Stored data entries
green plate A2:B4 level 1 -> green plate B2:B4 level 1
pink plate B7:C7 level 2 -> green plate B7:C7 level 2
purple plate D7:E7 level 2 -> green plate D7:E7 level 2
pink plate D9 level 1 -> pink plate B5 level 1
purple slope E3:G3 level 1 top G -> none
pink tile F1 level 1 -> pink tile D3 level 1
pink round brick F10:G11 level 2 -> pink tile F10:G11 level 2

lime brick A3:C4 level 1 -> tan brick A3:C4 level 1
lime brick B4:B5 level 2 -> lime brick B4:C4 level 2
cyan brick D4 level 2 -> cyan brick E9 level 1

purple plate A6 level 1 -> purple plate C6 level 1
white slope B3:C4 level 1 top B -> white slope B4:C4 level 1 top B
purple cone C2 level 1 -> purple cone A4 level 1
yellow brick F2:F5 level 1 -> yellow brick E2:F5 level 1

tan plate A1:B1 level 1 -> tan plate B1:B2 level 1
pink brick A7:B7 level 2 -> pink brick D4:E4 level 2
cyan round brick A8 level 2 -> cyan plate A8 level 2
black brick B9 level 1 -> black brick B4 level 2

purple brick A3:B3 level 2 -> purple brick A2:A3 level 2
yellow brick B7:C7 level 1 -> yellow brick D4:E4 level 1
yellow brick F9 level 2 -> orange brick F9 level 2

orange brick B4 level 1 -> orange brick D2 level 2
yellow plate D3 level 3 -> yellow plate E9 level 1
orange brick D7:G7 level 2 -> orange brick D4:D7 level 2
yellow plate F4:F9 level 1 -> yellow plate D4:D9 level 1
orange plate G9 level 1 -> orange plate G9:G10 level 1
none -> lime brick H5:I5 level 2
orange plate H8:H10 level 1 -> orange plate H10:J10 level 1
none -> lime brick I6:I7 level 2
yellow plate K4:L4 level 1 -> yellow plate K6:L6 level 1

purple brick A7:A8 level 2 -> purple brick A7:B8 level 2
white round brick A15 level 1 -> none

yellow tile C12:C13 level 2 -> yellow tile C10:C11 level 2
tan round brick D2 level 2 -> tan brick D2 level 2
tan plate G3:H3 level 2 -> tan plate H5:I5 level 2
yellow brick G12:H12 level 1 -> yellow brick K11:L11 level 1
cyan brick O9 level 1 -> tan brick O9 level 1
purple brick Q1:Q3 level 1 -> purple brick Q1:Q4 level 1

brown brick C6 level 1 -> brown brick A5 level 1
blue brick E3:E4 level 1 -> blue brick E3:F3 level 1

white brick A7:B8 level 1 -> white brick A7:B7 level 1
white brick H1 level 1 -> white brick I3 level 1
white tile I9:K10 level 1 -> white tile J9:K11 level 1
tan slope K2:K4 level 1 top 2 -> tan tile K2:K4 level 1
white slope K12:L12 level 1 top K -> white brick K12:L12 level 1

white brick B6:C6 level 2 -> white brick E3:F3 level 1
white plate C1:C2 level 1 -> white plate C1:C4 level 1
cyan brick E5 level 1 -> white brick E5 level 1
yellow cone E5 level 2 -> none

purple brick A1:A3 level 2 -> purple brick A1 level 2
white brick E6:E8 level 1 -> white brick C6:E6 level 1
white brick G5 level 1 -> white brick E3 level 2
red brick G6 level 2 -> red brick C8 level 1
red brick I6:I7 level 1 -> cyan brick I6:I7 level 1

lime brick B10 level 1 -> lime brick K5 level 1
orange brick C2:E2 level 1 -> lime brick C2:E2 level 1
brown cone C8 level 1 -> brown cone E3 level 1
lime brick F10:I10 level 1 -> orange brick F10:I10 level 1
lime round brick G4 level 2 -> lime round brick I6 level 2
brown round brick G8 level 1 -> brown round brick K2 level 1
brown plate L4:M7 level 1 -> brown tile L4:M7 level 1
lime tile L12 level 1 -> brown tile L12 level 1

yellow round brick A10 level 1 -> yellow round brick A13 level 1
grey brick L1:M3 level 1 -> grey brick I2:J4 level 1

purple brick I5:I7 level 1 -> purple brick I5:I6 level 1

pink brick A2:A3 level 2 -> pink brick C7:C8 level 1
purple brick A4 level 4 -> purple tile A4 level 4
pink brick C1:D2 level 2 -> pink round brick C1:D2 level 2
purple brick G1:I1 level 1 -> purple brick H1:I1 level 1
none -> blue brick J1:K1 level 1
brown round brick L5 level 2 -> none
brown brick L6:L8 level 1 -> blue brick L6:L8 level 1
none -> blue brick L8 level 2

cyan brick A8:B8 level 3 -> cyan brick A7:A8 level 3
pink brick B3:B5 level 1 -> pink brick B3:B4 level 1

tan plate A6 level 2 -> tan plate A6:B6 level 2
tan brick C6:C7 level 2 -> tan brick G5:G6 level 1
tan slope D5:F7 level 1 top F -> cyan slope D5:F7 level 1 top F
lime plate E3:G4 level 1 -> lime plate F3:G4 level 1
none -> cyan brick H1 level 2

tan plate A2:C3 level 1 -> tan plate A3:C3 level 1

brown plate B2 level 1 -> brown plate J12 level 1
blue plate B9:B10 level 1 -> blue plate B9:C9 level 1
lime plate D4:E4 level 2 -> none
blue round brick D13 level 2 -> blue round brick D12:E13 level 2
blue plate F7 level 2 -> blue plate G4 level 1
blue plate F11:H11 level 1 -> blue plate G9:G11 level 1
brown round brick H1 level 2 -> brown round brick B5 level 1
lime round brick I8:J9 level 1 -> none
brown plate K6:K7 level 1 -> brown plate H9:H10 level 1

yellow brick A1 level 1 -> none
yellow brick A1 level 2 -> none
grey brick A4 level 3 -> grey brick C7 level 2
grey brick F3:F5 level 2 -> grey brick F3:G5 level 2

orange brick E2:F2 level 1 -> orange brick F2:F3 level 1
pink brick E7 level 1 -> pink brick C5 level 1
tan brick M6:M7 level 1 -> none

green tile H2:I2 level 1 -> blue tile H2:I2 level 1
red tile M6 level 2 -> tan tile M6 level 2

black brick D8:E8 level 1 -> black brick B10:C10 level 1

● **Exercise instructions**
Give back exactly the lines above, from the line containing "purple brick G1:I1" through the line containing "tan plate A2:C3", with both end lines and nothing more.

● **Solution**
purple brick G1:I1 level 1 -> purple brick H1:I1 level 1
none -> blue brick J1:K1 level 1
brown round brick L5 level 2 -> none
brown brick L6:L8 level 1 -> blue brick L6:L8 level 1
none -> blue brick L8 level 2

cyan brick A8:B8 level 3 -> cyan brick A7:A8 level 3
pink brick B3:B5 level 1 -> pink brick B3:B4 level 1

tan plate A6 level 2 -> tan plate A6:B6 level 2
tan brick C6:C7 level 2 -> tan brick G5:G6 level 1
tan slope D5:F7 level 1 top F -> cyan slope D5:F7 level 1 top F
lime plate E3:G4 level 1 -> lime plate F3:G4 level 1
none -> cyan brick H1 level 2

tan plate A2:C3 level 1 -> tan plate A3:C3 level 1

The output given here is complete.